● **What the task requires**: Reproduce every entry that follows word for word, but omit the images.

● **Data in this exercise**:

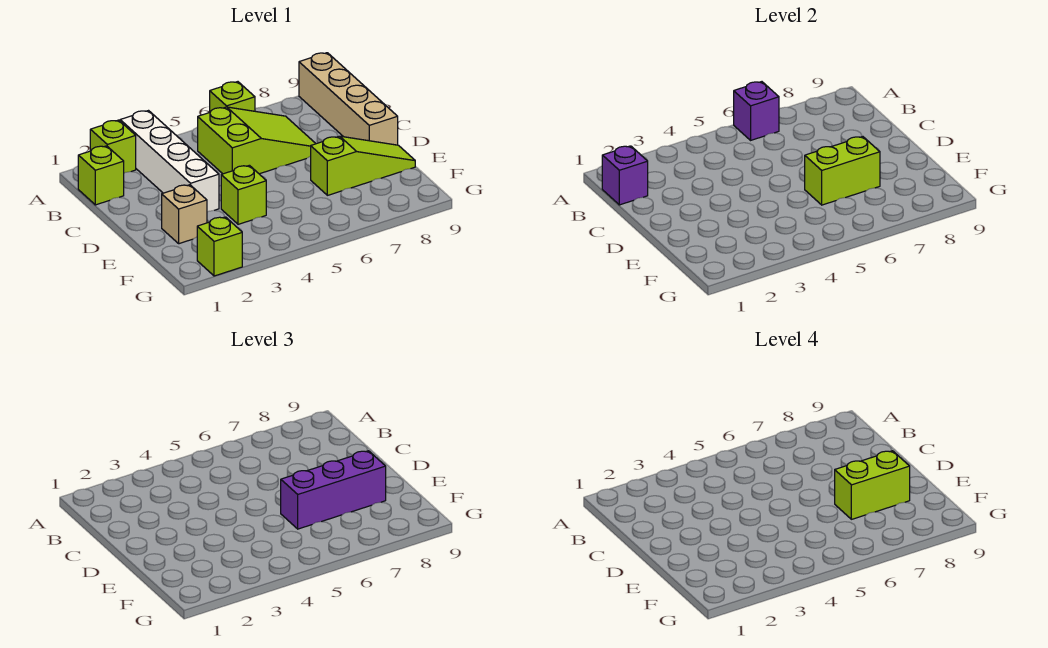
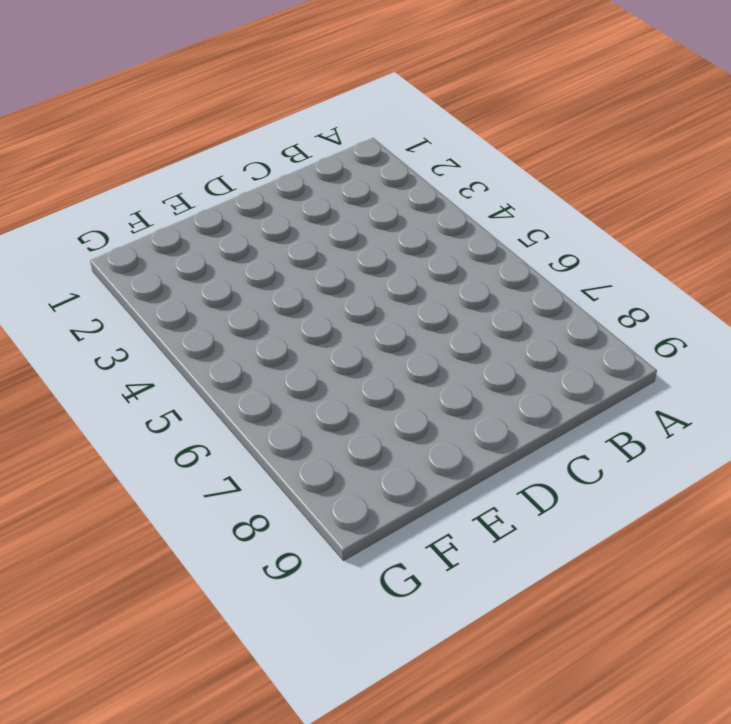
none -> lime brick A2 level 1
none -> white brick A3:D3 level 1
none -> lime brick A6 level 1

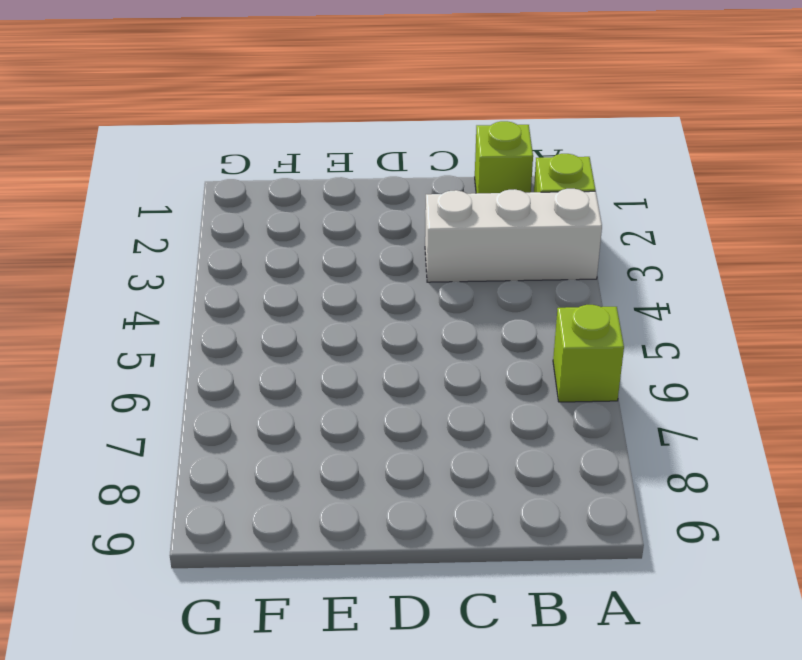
white brick A3:C3 level 1 -> white brick A3:D3 level 1
none -> tan brick A9:D9 level 1
none -> lime slope B5:C7 level 1 top 5
none -> tan brick E2 level 1

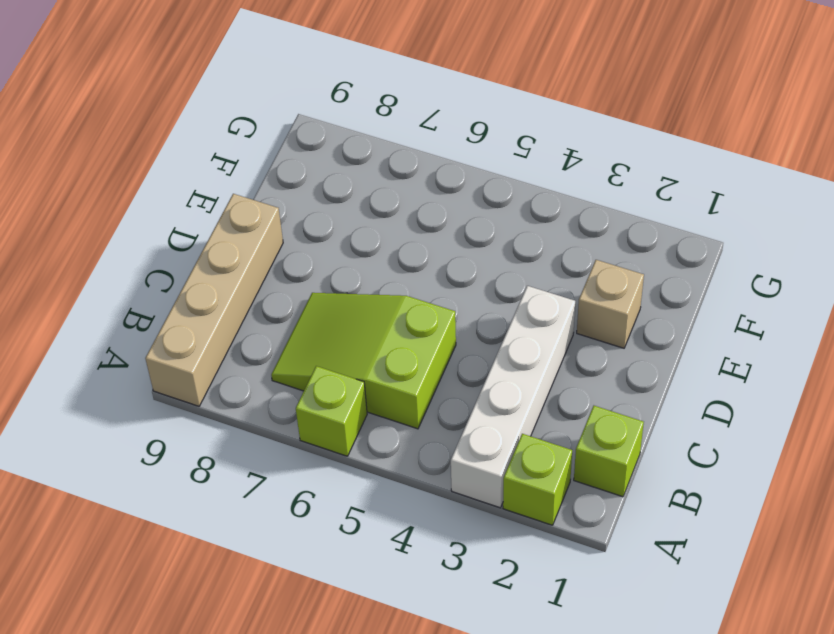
none -> lime brick E4 level 1
none -> lime slope E7:E9 level 1 top 7
none -> lime brick G2 level 1

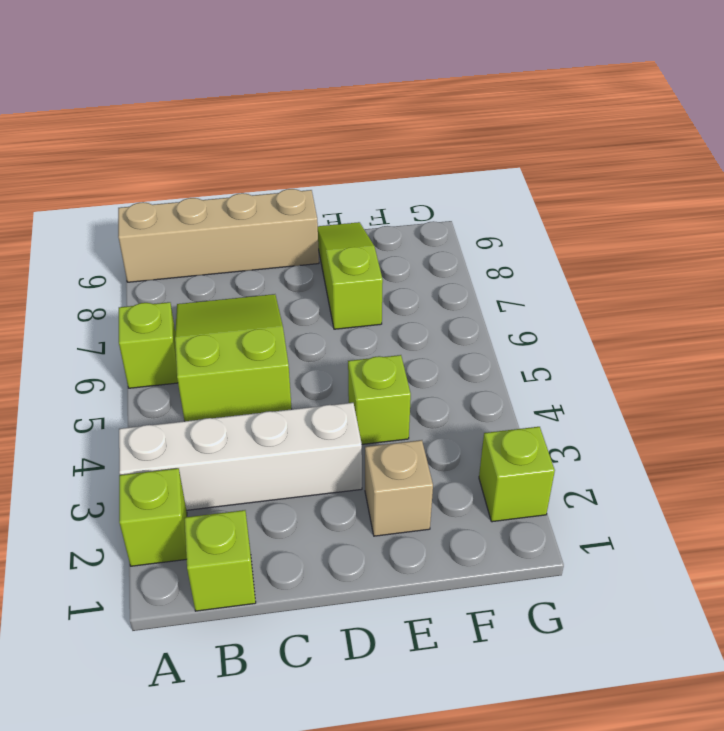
none -> purple brick A6 level 2
none -> purple brick B1 level 2
none -> lime brick E6:E7 level 2

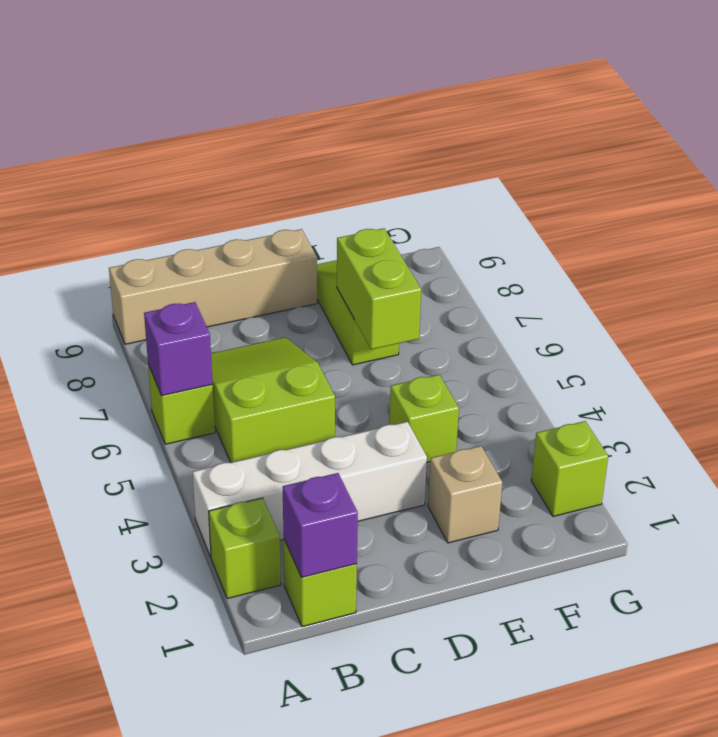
none -> purple brick E6:E8 level 3
none -> lime brick E7:E8 level 4

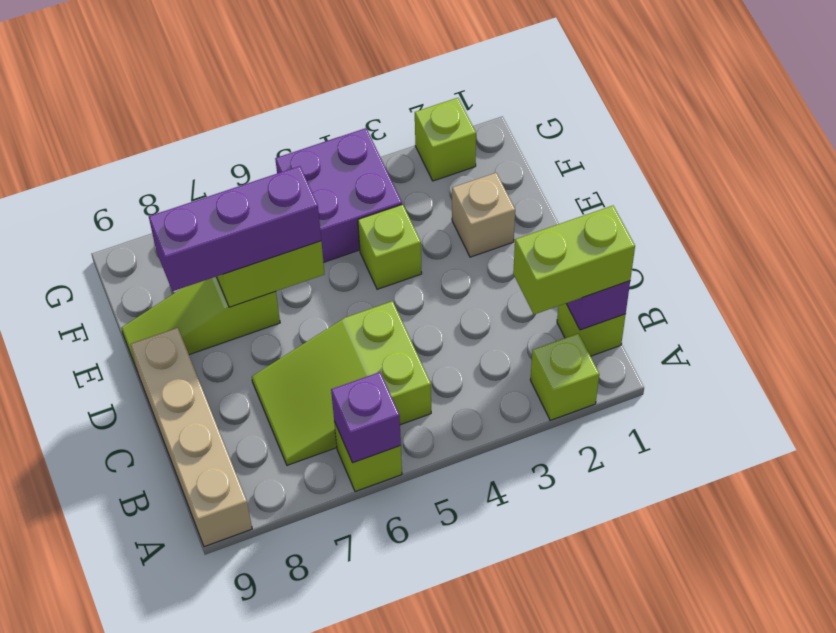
lime brick B1:B2 level 3 -> lime brick E7:E8 level 4
purple brick F4:G5 level 1 -> none
none -> white brick A3:D3 level 1

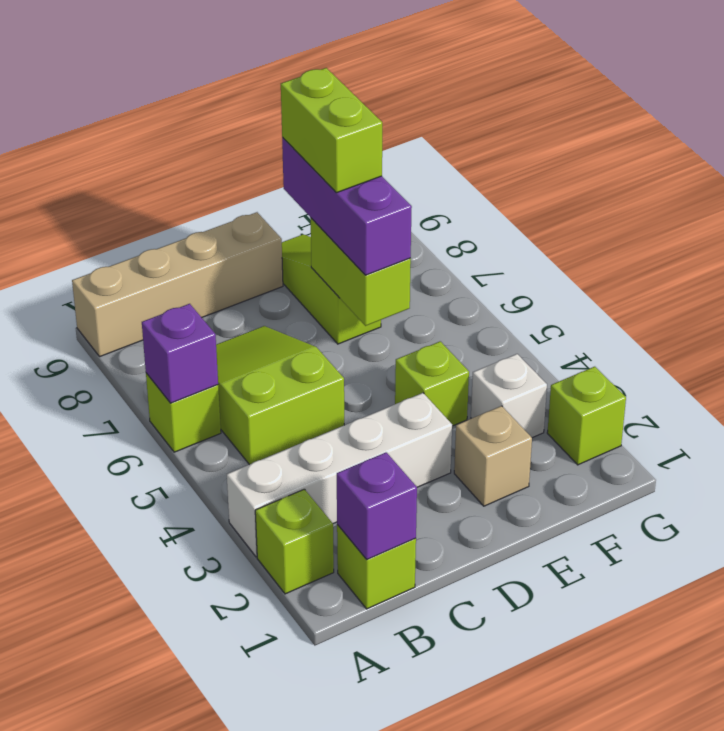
white brick F3 level 1 -> none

● **Output below**:
none -> lime brick A2 level 1
none -> white brick A3:D3 level 1
none -> lime brick A6 level 1

white brick A3:C3 level 1 -> white brick A3:D3 level 1
none -> tan brick A9:D9 level 1
none -> lime slope B5:C7 level 1 top 5
none -> tan brick E2 level 1

none -> lime brick E4 level 1
none -> lime slope E7:E9 level 1 top 7
none -> lime brick G2 level 1

none -> purple brick A6 level 2
none -> purple brick B1 level 2
none -> lime brick E6:E7 level 2

none -> purple brick E6:E8 level 3
none -> lime brick E7:E8 level 4

lime brick B1:B2 level 3 -> lime brick E7:E8 level 4
purple brick F4:G5 level 1 -> none
none -> white brick A3:D3 level 1

white brick F3 level 1 -> none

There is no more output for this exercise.